> [Brief]
Print the entries verbatim, starting at the line containing "Locate an element on the screen. The image" and continuing through the line containing "Locate an element on the screen. This", with both of those lines included.

> [Task input]
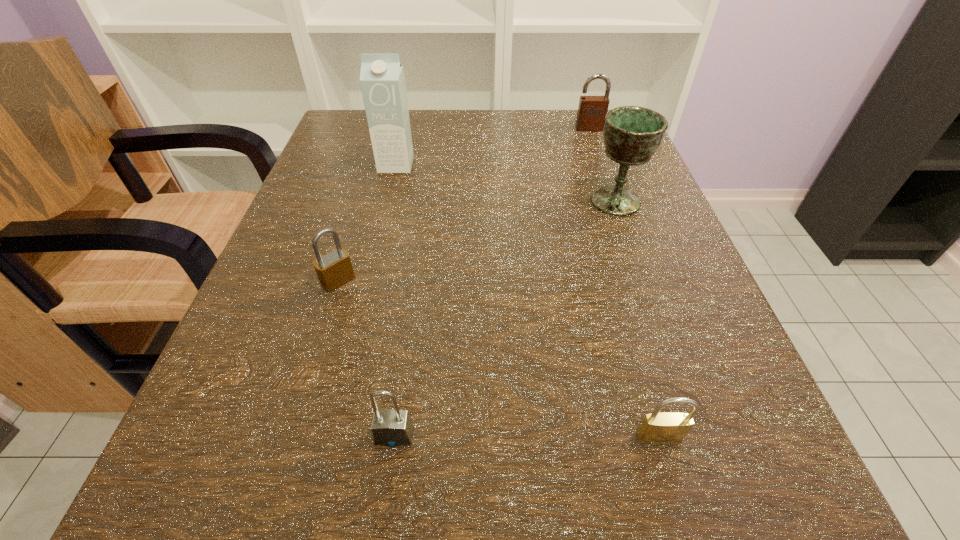
Image resolution: width=960 pixels, height=540 pixels. Identify the location of the second farthest object. (382, 80).

Locate an element on the screen. The image size is (960, 540). the tallest object is located at coordinates (382, 80).

The height and width of the screenshot is (540, 960). What are the coordinates of `the second tallest object` in the screenshot? It's located at (632, 134).

At what (x,y) coordinates should I click in order to perform the action: click on chalice. Please return your answer as a coordinate pair (x, y). Looking at the image, I should click on [632, 134].

Where is `the farthest padlock`? The width and height of the screenshot is (960, 540). the farthest padlock is located at coordinates (592, 110).

The width and height of the screenshot is (960, 540). I want to click on the fourth shortest object, so click(x=592, y=110).

Locate an element on the screen. the second farthest padlock is located at coordinates (333, 269).

Locate an element on the screen. This screenshot has height=540, width=960. the fourth farthest object is located at coordinates (333, 269).

Locate an element on the screen. The width and height of the screenshot is (960, 540). the third object from left to right is located at coordinates (391, 427).

Where is `free region located on the front label of the fifth nearest object`? The width and height of the screenshot is (960, 540). free region located on the front label of the fifth nearest object is located at coordinates (359, 315).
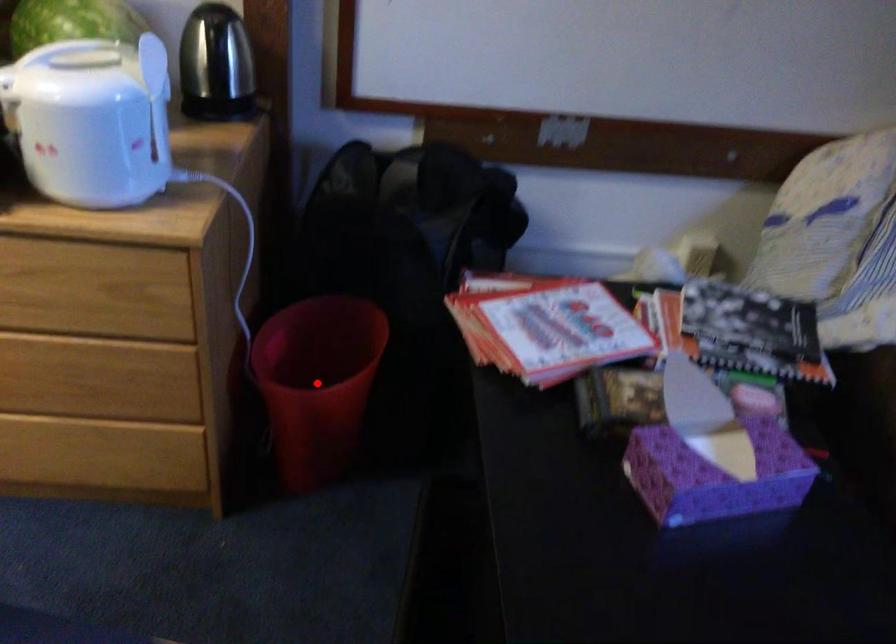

> [Written solution]
Locate an element on the screen. The image size is (960, 540). the tallest object is located at coordinates (382, 80).

The height and width of the screenshot is (540, 960). What are the coordinates of `the second tallest object` in the screenshot? It's located at (632, 134).

At what (x,y) coordinates should I click in order to perform the action: click on chalice. Please return your answer as a coordinate pair (x, y). Looking at the image, I should click on [632, 134].

Where is `the farthest padlock`? The width and height of the screenshot is (960, 540). the farthest padlock is located at coordinates (592, 110).

The width and height of the screenshot is (960, 540). I want to click on the fourth shortest object, so click(x=592, y=110).

Locate an element on the screen. the second farthest padlock is located at coordinates (333, 269).

Locate an element on the screen. This screenshot has height=540, width=960. the fourth farthest object is located at coordinates (333, 269).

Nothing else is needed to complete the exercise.